------ Data shown ------

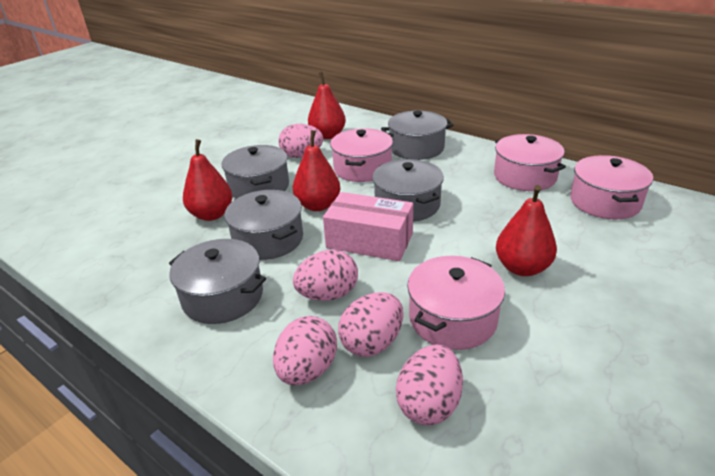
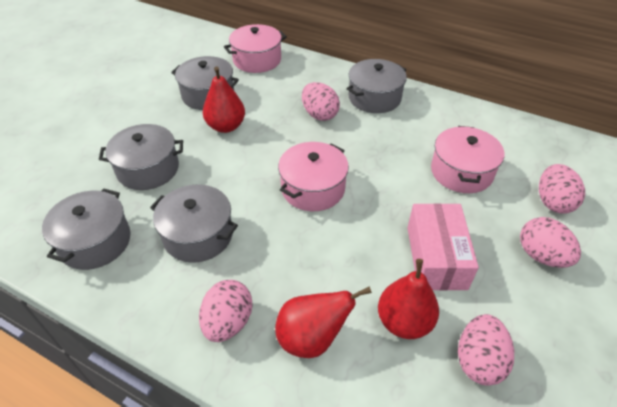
pink pot: 4 -> 3
red pear: 4 -> 3

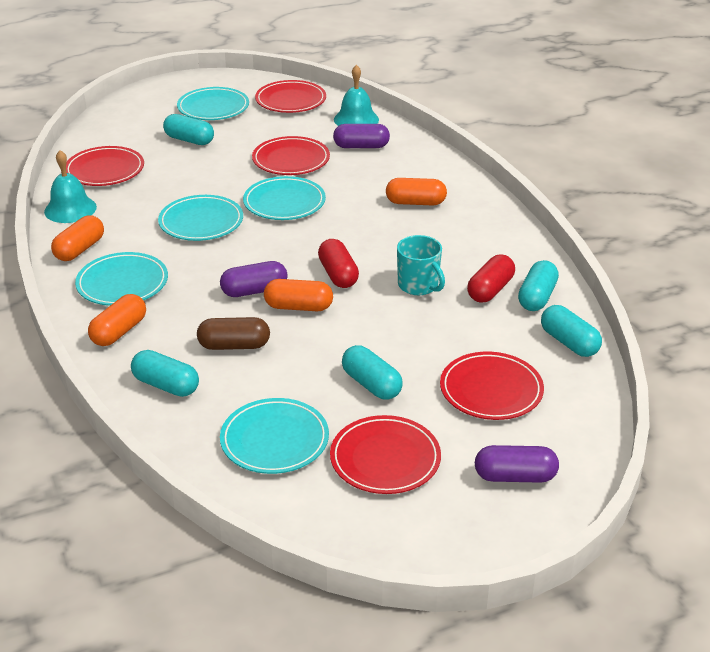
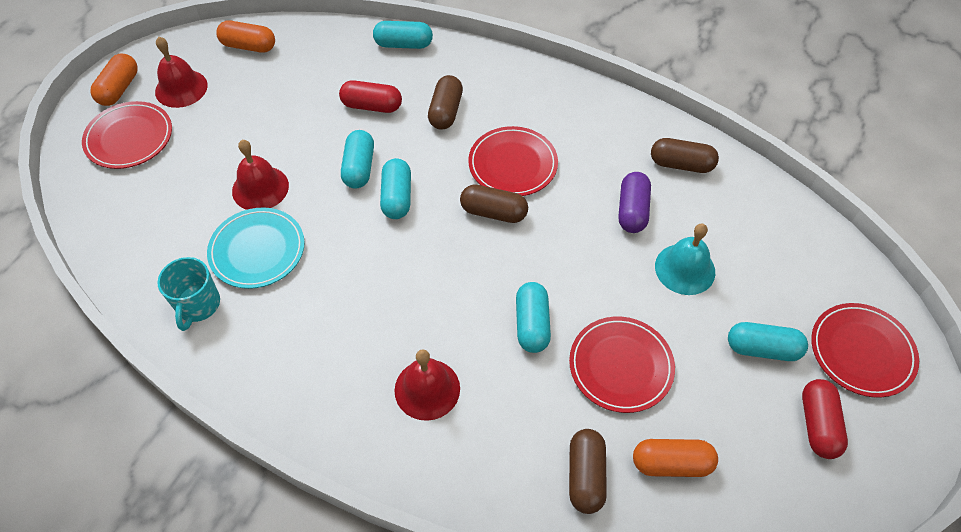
brown capsule: 1 -> 4
orange capsule: 4 -> 3
purple capsule: 3 -> 1
red bell: 0 -> 3
red plate: 5 -> 4
turquoise bell: 2 -> 1
turquoise plate: 5 -> 1

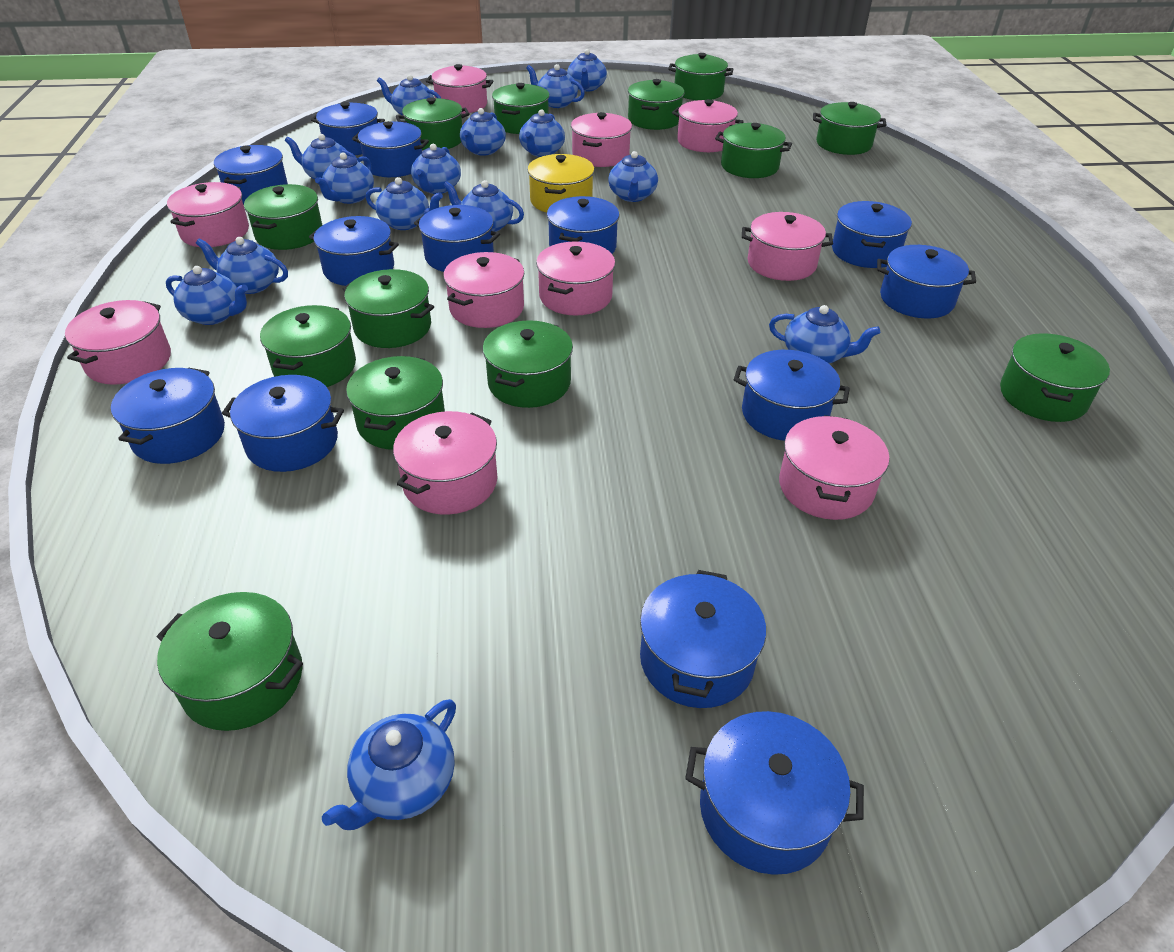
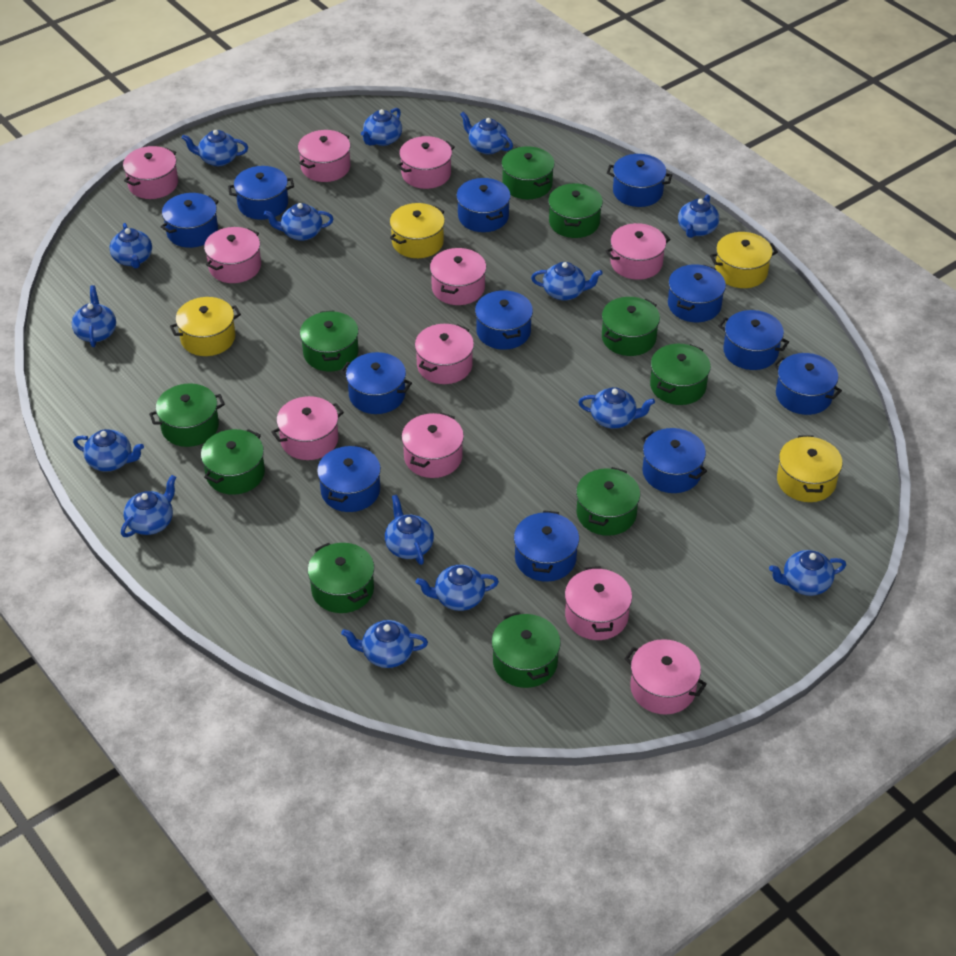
blue pot: 13 -> 12
green pot: 13 -> 10
pink pot: 10 -> 11
yellow pot: 1 -> 4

------

What you should do: Gather from the data above every line with the string "capsule".

Exercise output:
brown capsule: 1 -> 4
orange capsule: 4 -> 3
purple capsule: 3 -> 1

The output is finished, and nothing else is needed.